> _Brief_:
Each line in the records below that has the word "spool" should be copied.

> _Data extract_:
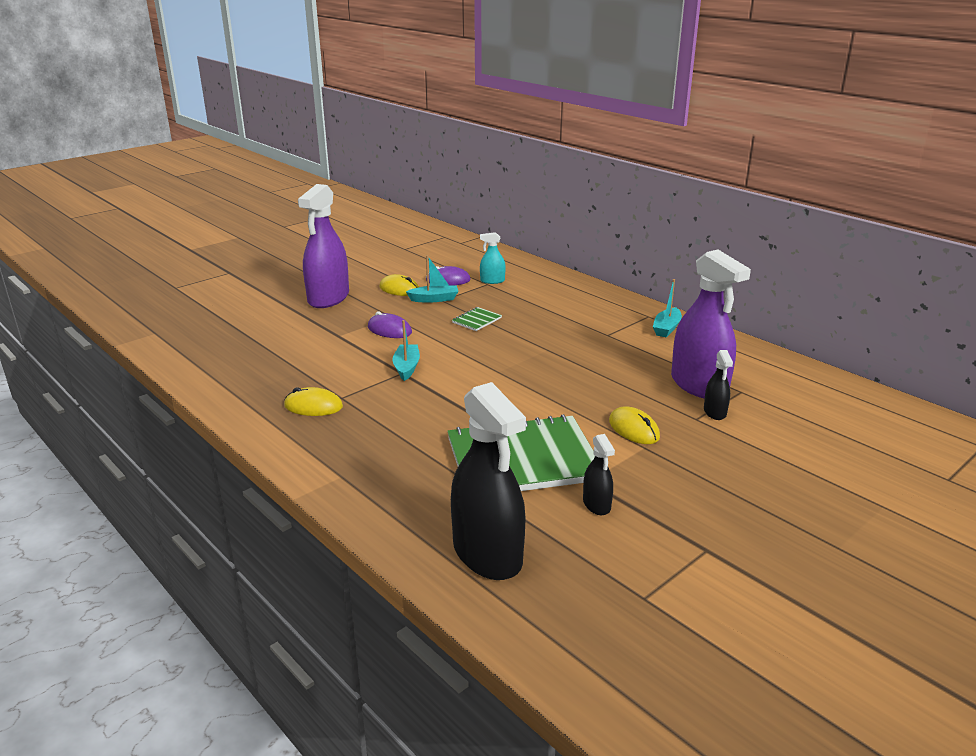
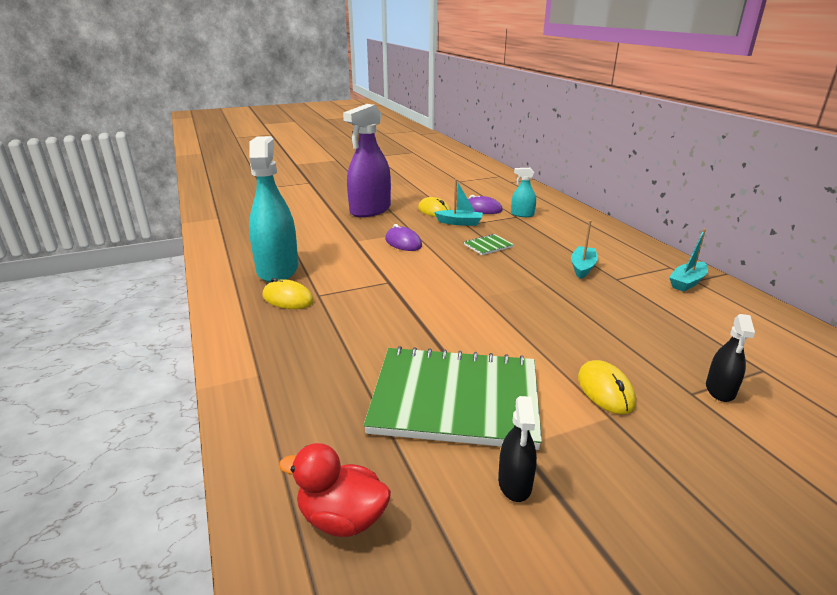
camera: 20 degrees right, 0 degrees up
(278, 379) = (277, 269): none -> turquoise spray bottle
(406, 367) = (396, 278): turquoise boat -> turquoise boat (582, 267)
(487, 554) = (342, 518): black spray bottle -> red duck
(699, 385) = (708, 352): purple spray bottle -> none

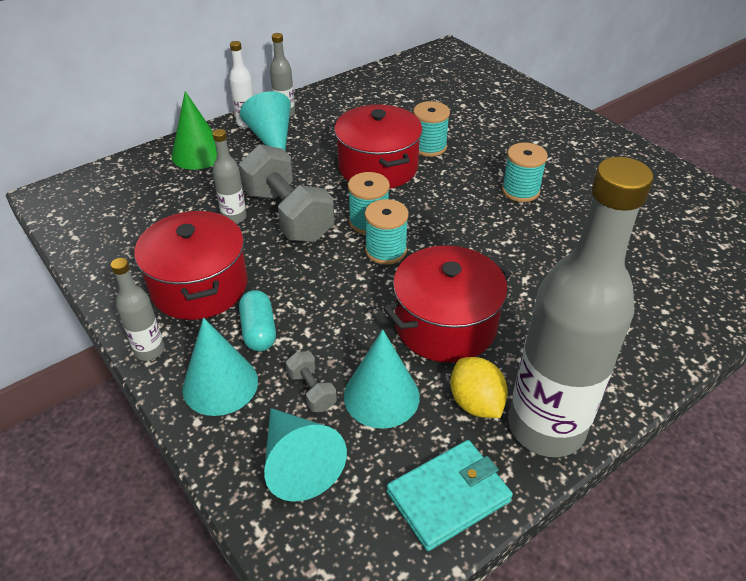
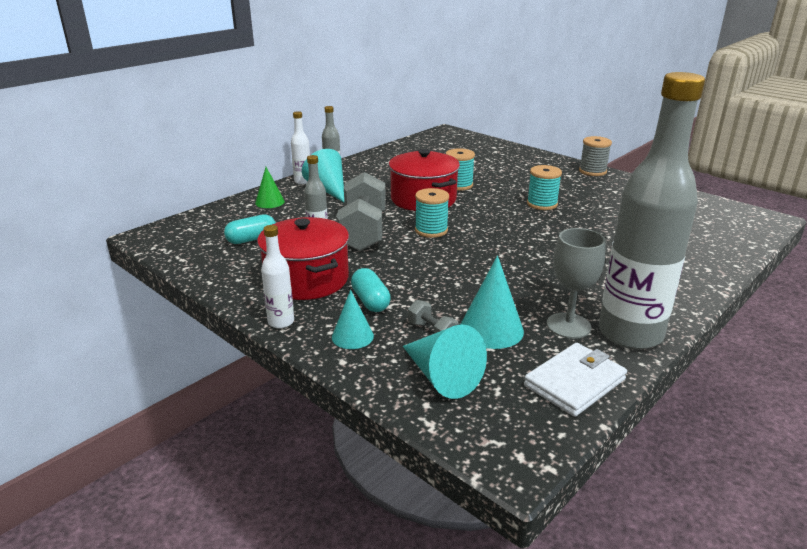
camera: 10 degrees left, 15 degrees down
(149, 350) = (281, 322): grey bottle -> white bottle
(159, 214) = (251, 239): none -> turquoise capsule
(198, 154) = (269, 202): green cone -> green cone, size x0.64
(220, 384) = (352, 336): turquoise cone -> turquoise cone, size x0.64
(288, 215) = (363, 231): grey dumbbell -> grey dumbbell turned 45 degrees clockwise
(385, 251) = (453, 245): turquoise spool -> none
(445, 325) = (522, 283): red pot -> none
(448, 496) = (574, 382): turquoise wallet -> white wallet
(475, 403) = (568, 326): yellow lemon -> grey goblet
(607, 138) = (592, 171): none -> grey spool

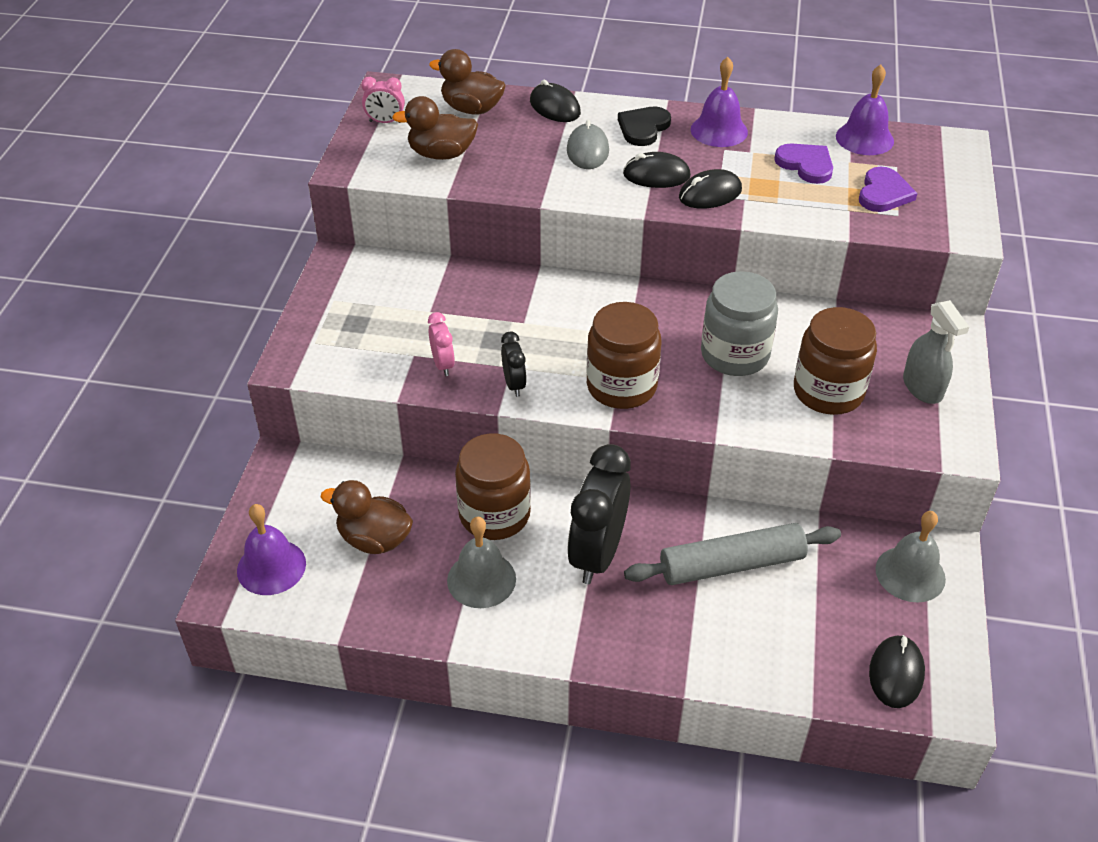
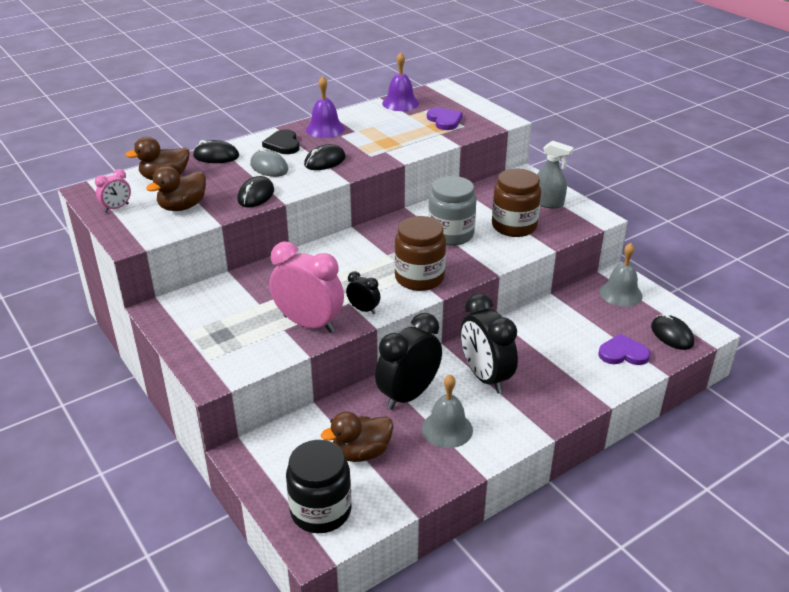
camera: 45 degrees left, 10 degrees down
(271, 567) = (320, 511): purple bell -> black jar
(443, 364) = (309, 324): pink clock -> pink clock, size x2.09
(494, 514) = (408, 395): brown jar -> black clock
(710, 194) = (365, 157): black mouse -> black mouse (256, 195)
(732, 565) = (549, 339): grey rolling pin -> none
(806, 165) = (391, 125): purple heart -> purple heart (623, 353)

> _Solution to this exercise_:
(385, 251) = (453, 245): turquoise spool -> none
(607, 138) = (592, 171): none -> grey spool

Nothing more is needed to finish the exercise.